> [WHAT TO PRODUCE] Only the lines from the one containing "LIGHT pin OUT: D4 -> A1" through the end of the listing are to be transcribed, exactly and with both ends included.

> [RECORDS SUPPLIED]

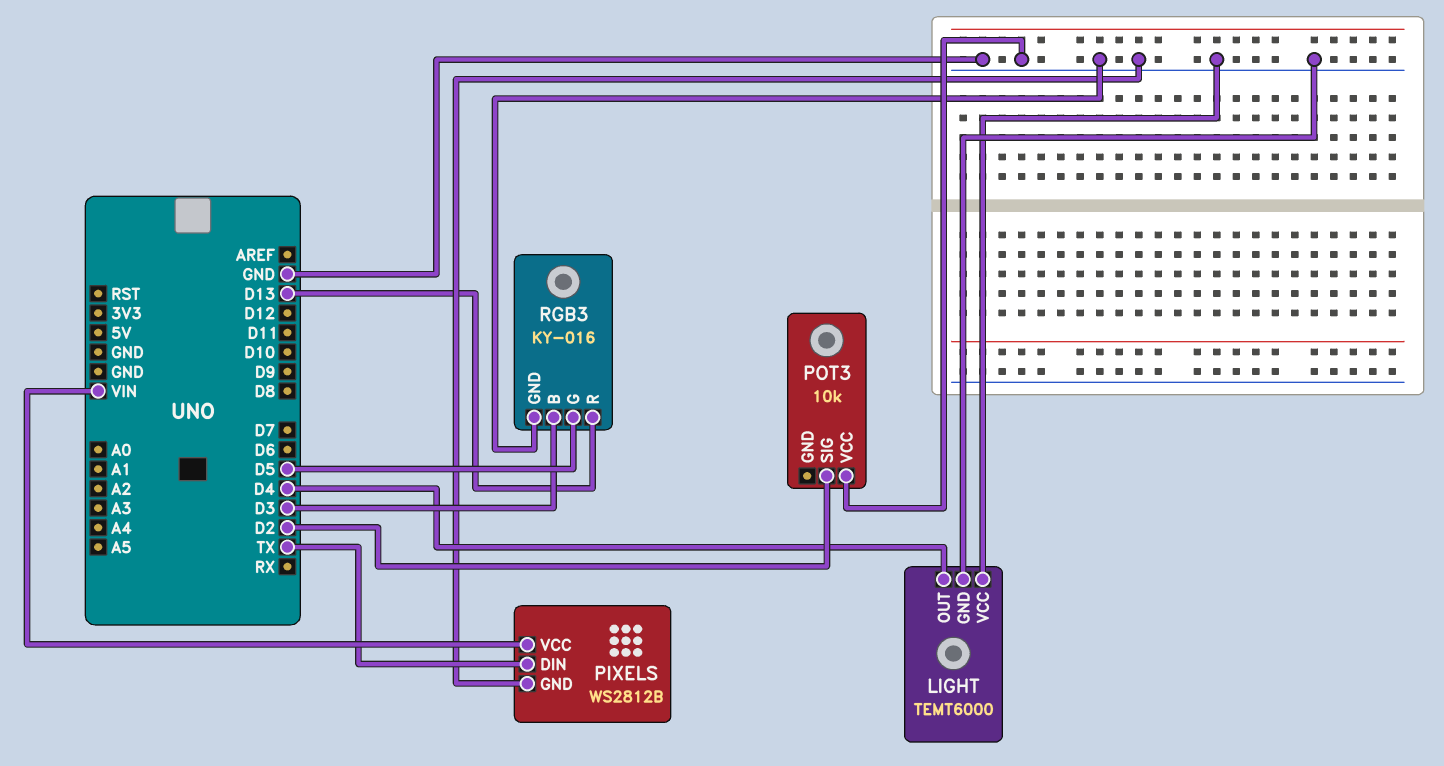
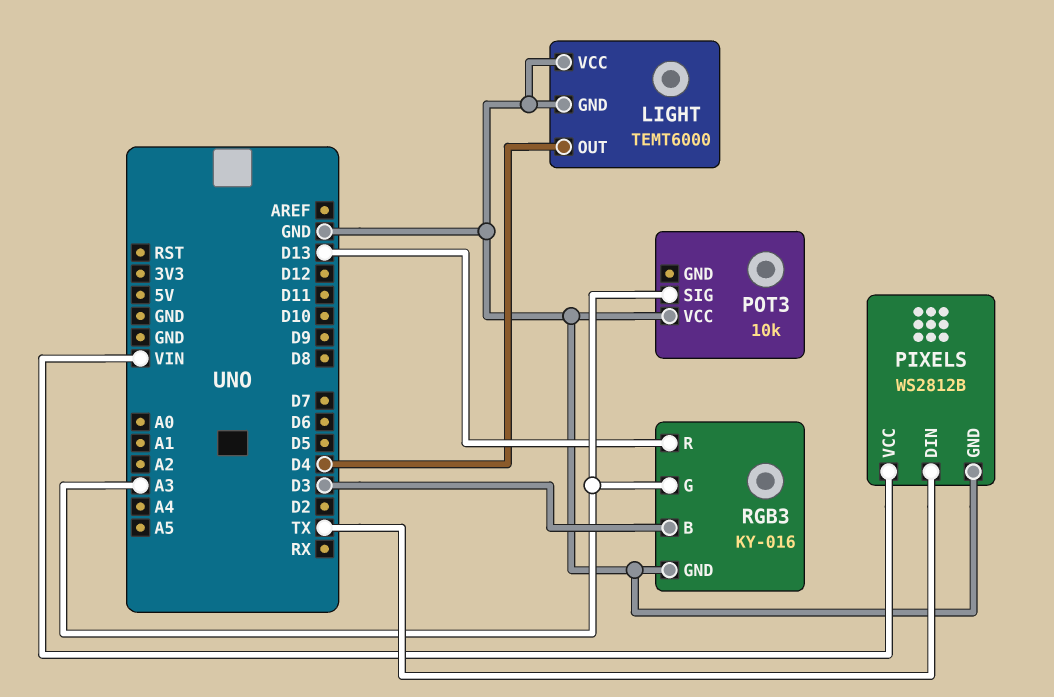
POT3 pin SIG: D2 -> A3
RGB3 pin G: D5 -> A3

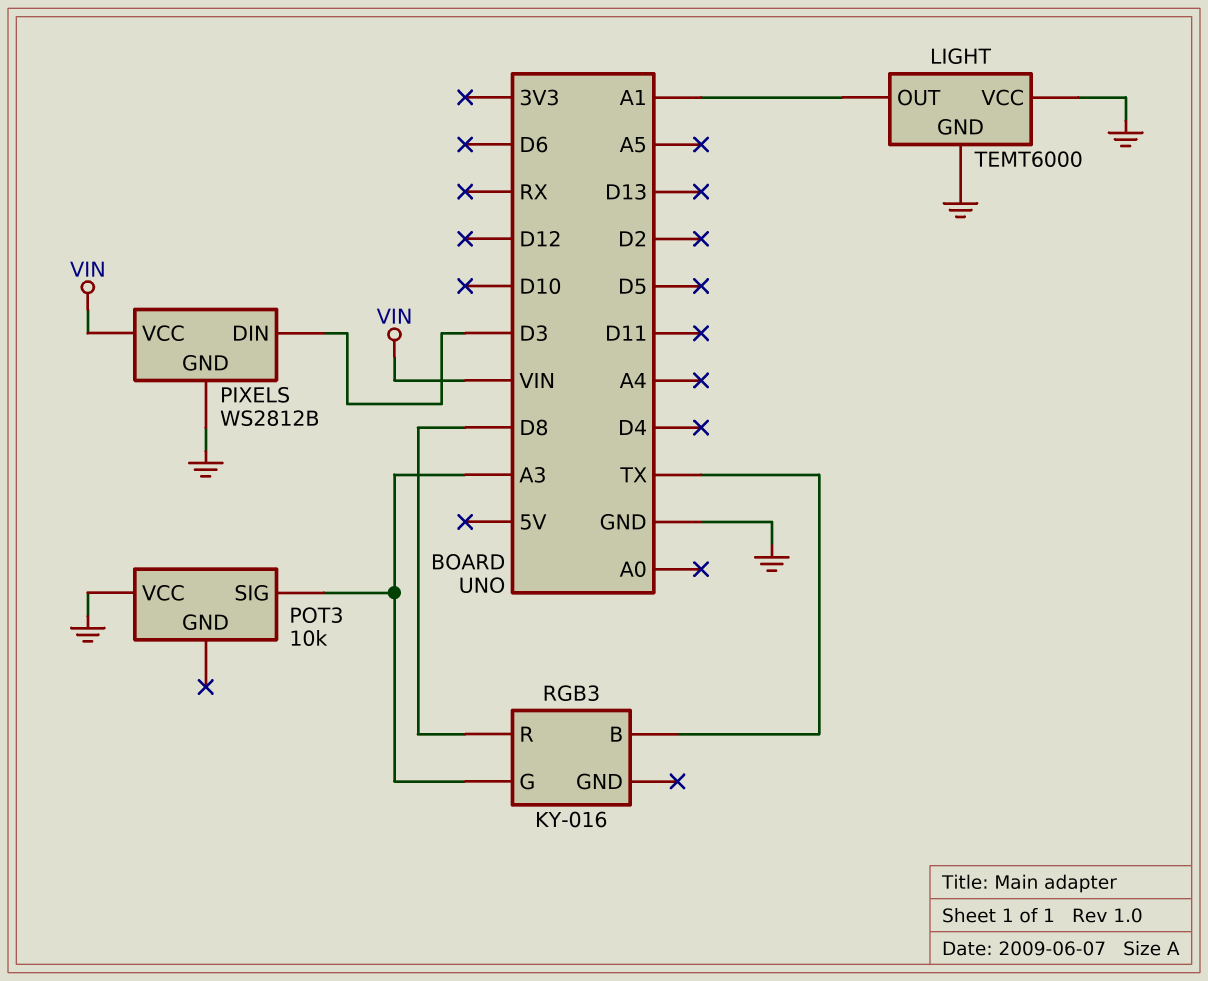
LIGHT pin OUT: D4 -> A1
PIXELS pin DIN: TX -> D3
RGB3 pin B: D3 -> TX
RGB3 pin GND: GND -> none
RGB3 pin R: D13 -> D8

> [RESPONSE BOX]
LIGHT pin OUT: D4 -> A1
PIXELS pin DIN: TX -> D3
RGB3 pin B: D3 -> TX
RGB3 pin GND: GND -> none
RGB3 pin R: D13 -> D8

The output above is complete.